----- Records shown

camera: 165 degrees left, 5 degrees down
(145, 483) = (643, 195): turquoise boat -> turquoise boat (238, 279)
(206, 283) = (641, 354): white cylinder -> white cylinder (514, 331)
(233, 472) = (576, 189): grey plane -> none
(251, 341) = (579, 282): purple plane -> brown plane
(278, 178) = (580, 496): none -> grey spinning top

----------
----- Records shown

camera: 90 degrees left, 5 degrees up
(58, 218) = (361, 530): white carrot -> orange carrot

----------

— Task to complete —
Copy range, inclusive: the line holding "camera: 165 degrees left, 5 degrees down" to the line holding "(278, 178) = (580, 496): none". Reproduce exactly those lines of the records above and no others.

— Output —
camera: 165 degrees left, 5 degrees down
(145, 483) = (643, 195): turquoise boat -> turquoise boat (238, 279)
(206, 283) = (641, 354): white cylinder -> white cylinder (514, 331)
(233, 472) = (576, 189): grey plane -> none
(251, 341) = (579, 282): purple plane -> brown plane
(278, 178) = (580, 496): none -> grey spinning top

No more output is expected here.